Although the data below contains pictures, output only the lines between those holding "(111, 271) = (147, 135): brown" and "(630, 283) = (248, 147): blue", inclusive, exactly and without those pictures.
Data under study: Begin
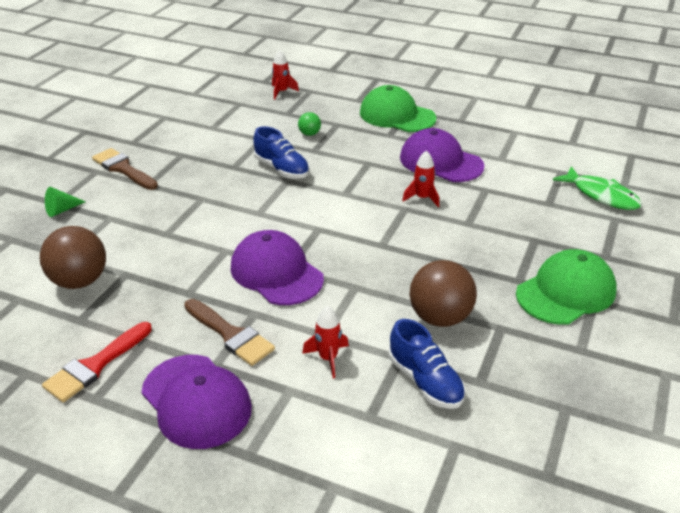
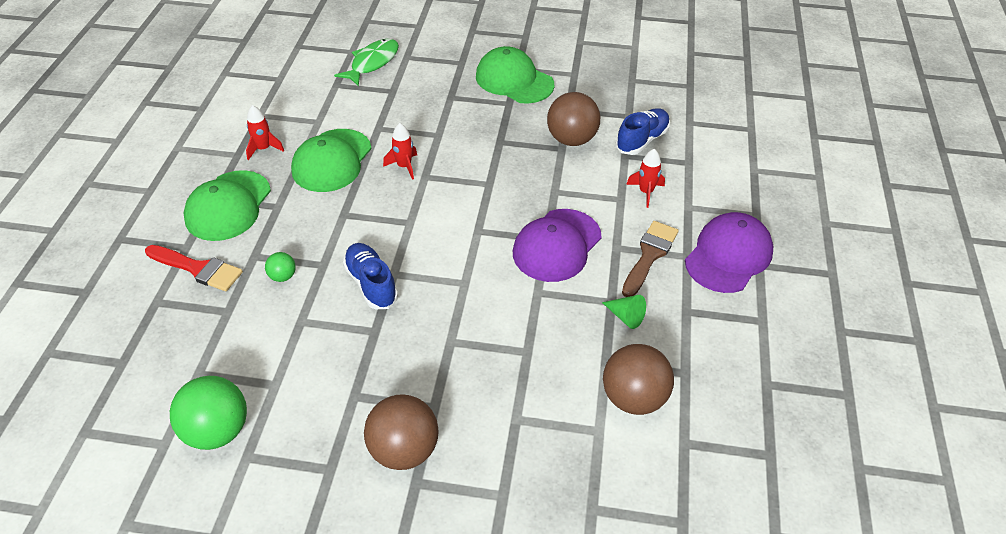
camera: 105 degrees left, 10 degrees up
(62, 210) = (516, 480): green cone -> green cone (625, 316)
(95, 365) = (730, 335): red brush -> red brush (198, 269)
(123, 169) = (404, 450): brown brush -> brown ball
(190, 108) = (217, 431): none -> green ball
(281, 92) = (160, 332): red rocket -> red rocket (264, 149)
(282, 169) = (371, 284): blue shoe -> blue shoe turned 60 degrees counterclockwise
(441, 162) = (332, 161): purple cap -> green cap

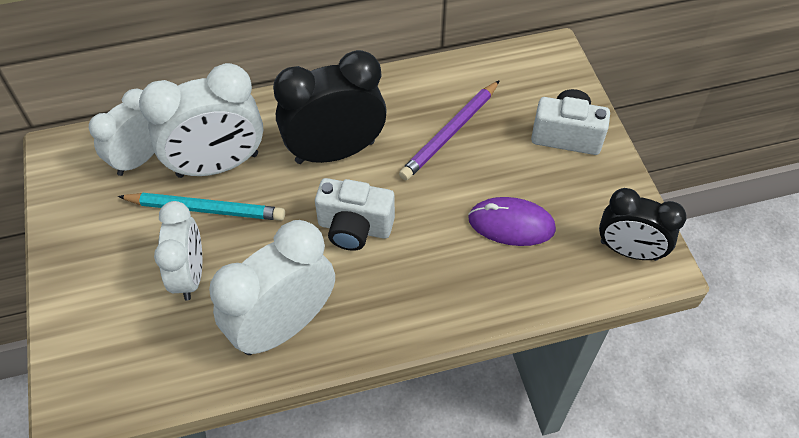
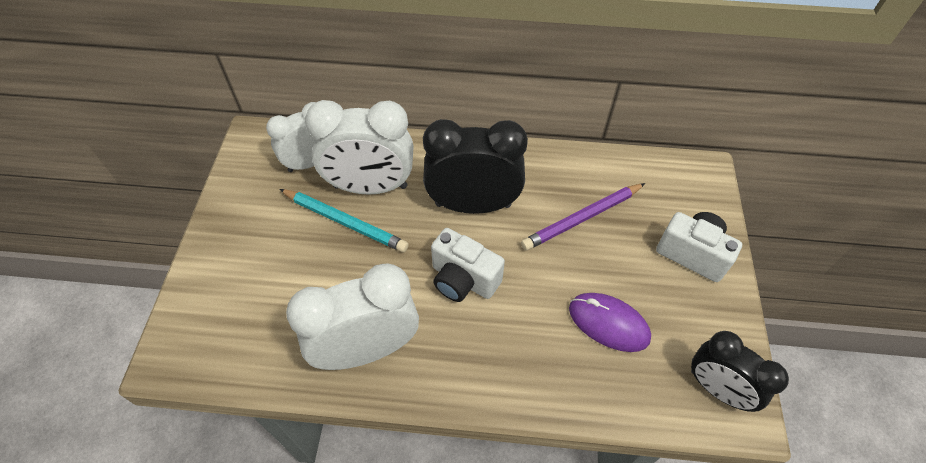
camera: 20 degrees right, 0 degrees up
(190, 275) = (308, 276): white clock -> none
Data under study: End
Data under study: Begin
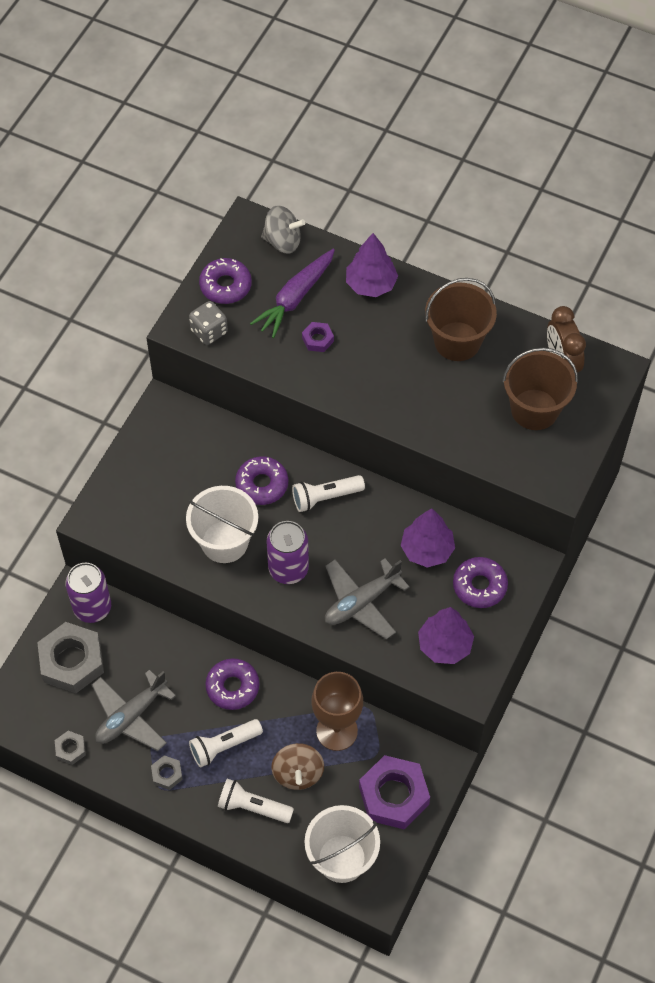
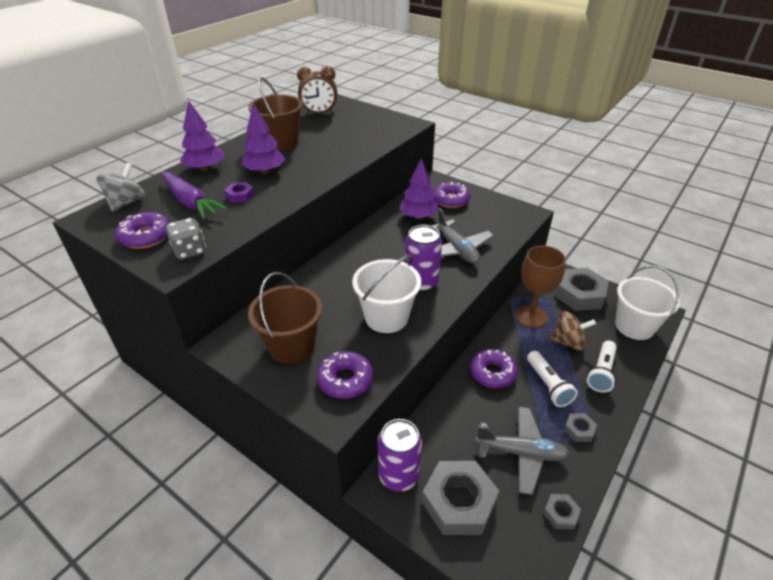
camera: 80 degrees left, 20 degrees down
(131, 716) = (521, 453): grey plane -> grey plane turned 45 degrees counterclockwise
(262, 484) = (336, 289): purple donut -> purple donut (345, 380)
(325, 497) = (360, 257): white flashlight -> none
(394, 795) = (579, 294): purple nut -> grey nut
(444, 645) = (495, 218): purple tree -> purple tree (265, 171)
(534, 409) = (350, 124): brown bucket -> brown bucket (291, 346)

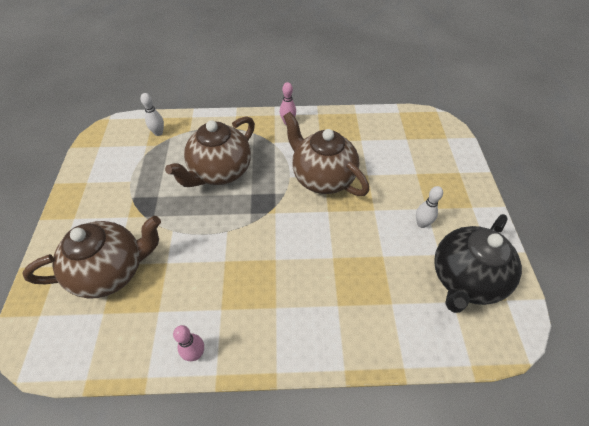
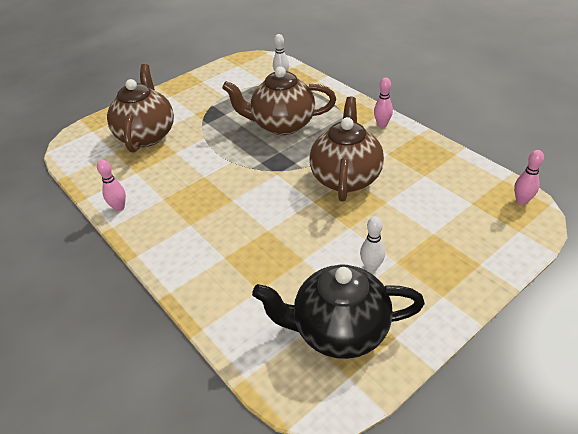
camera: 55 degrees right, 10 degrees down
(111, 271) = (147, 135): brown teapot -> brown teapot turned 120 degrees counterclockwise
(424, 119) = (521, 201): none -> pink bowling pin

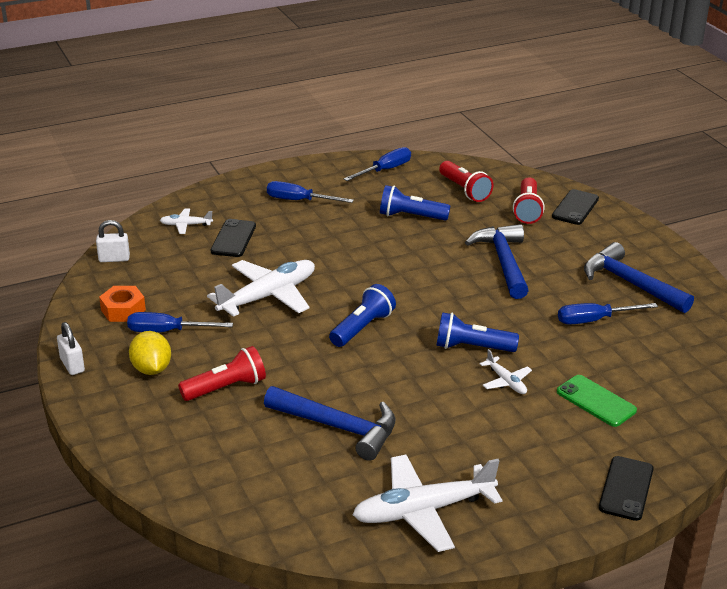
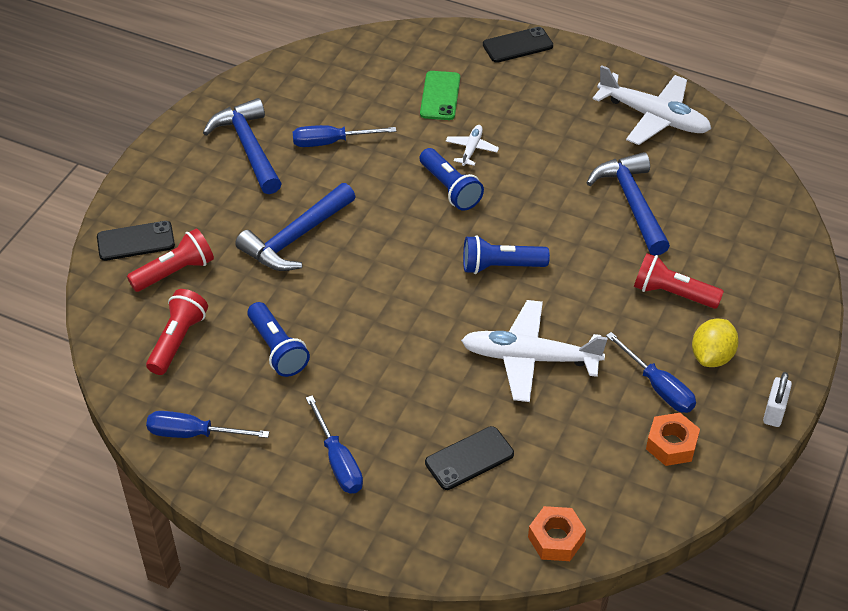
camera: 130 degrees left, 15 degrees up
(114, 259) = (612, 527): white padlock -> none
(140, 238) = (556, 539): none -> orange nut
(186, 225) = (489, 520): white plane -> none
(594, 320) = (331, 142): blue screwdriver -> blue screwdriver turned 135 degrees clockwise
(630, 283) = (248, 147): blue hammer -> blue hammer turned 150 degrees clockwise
Data under study: End
Data under study: Begin
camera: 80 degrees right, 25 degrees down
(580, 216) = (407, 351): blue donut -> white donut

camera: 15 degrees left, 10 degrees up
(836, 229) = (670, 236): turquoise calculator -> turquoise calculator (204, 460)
Data under study: End
Answer space:
(111, 271) = (147, 135): brown teapot -> brown teapot turned 120 degrees counterclockwise
(424, 119) = (521, 201): none -> pink bowling pin

camera: 130 degrees left, 15 degrees up
(114, 259) = (612, 527): white padlock -> none
(140, 238) = (556, 539): none -> orange nut
(186, 225) = (489, 520): white plane -> none
(594, 320) = (331, 142): blue screwdriver -> blue screwdriver turned 135 degrees clockwise
(630, 283) = (248, 147): blue hammer -> blue hammer turned 150 degrees clockwise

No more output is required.